| Instructions to follow |
Taking the entries below, transcribe only the lines starting with the one with "black L-shape: moved 1 px up" and going on through the one with "gray star: rotated", exactly as written, without the pictures.

| Supplied material |
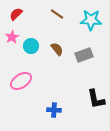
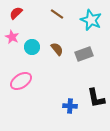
red semicircle: moved 1 px up
cyan star: rotated 20 degrees clockwise
pink star: rotated 16 degrees counterclockwise
cyan circle: moved 1 px right, 1 px down
gray rectangle: moved 1 px up
black L-shape: moved 1 px up
blue cross: moved 16 px right, 4 px up
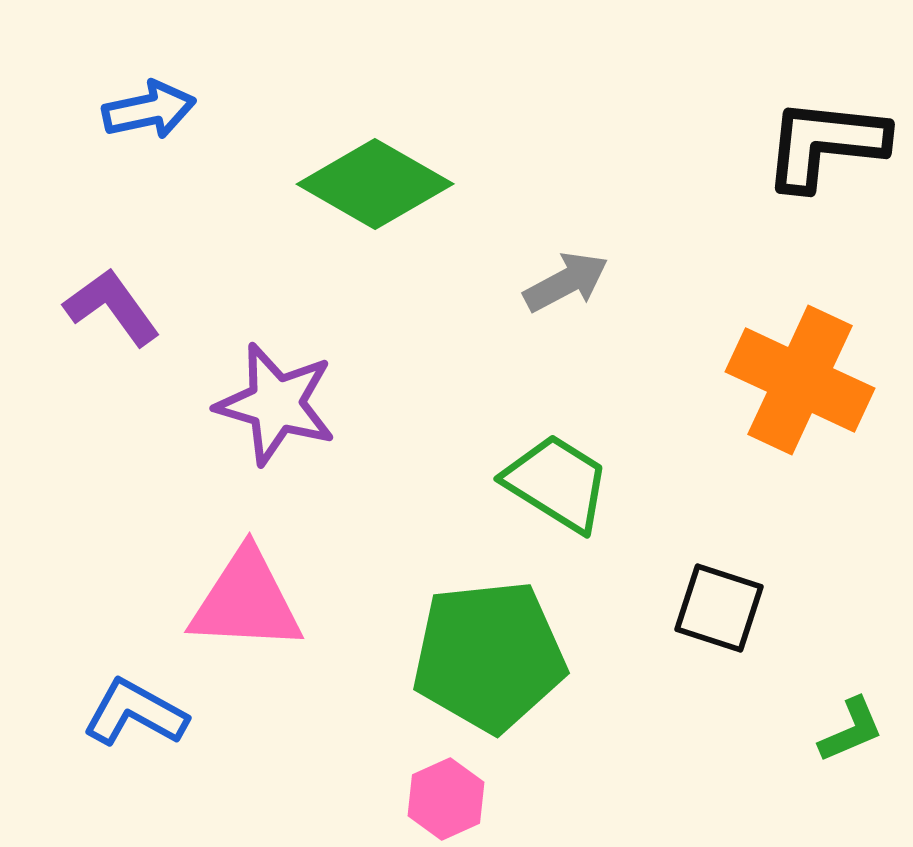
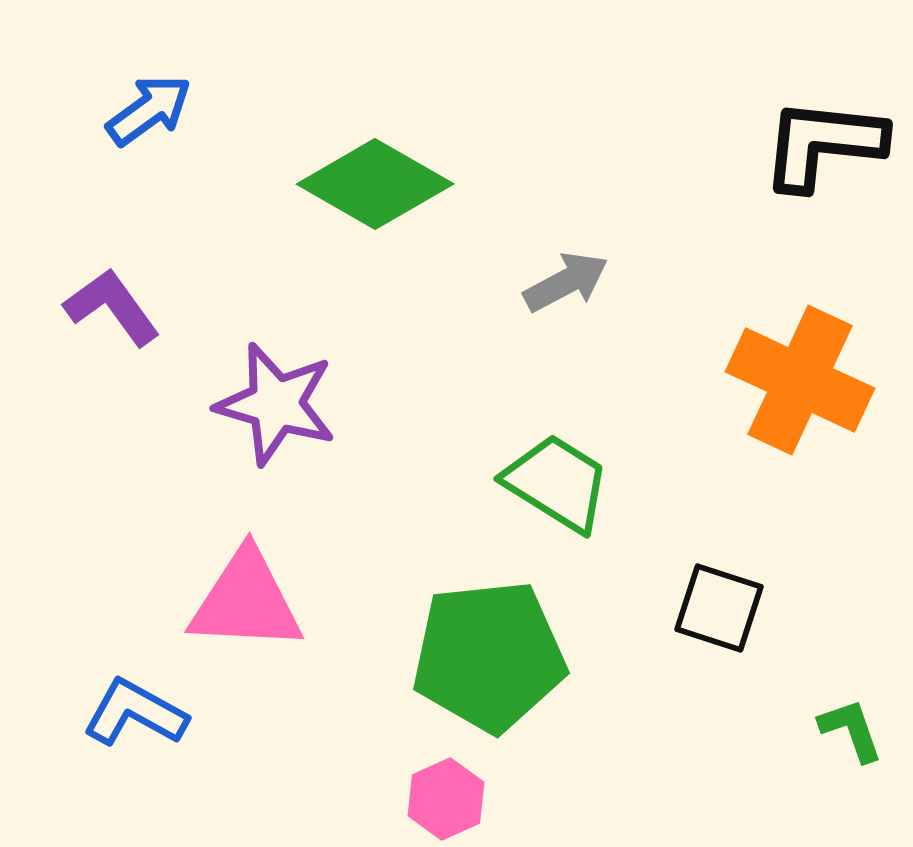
blue arrow: rotated 24 degrees counterclockwise
black L-shape: moved 2 px left
green L-shape: rotated 86 degrees counterclockwise
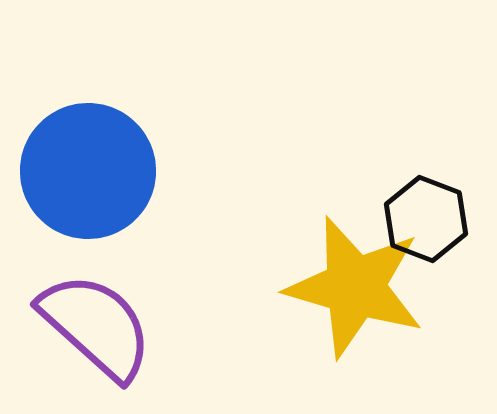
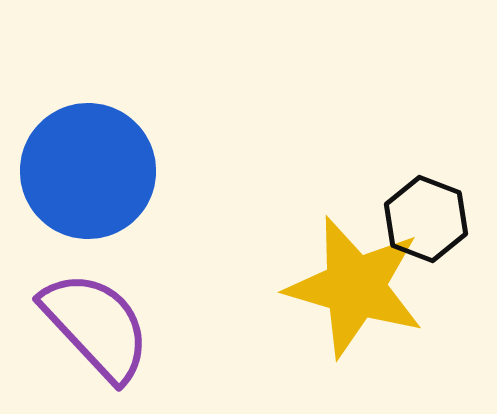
purple semicircle: rotated 5 degrees clockwise
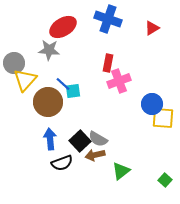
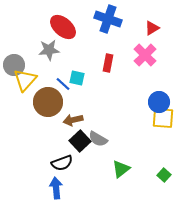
red ellipse: rotated 72 degrees clockwise
gray star: rotated 10 degrees counterclockwise
gray circle: moved 2 px down
pink cross: moved 26 px right, 26 px up; rotated 25 degrees counterclockwise
cyan square: moved 4 px right, 13 px up; rotated 21 degrees clockwise
blue circle: moved 7 px right, 2 px up
blue arrow: moved 6 px right, 49 px down
brown arrow: moved 22 px left, 35 px up
green triangle: moved 2 px up
green square: moved 1 px left, 5 px up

| Problem solution |
black L-shape: moved 1 px up
blue cross: moved 16 px right, 4 px up
blue arrow: rotated 24 degrees counterclockwise
black L-shape: moved 2 px left
green L-shape: rotated 86 degrees counterclockwise
purple semicircle: rotated 5 degrees clockwise
red ellipse: rotated 72 degrees clockwise
gray star: rotated 10 degrees counterclockwise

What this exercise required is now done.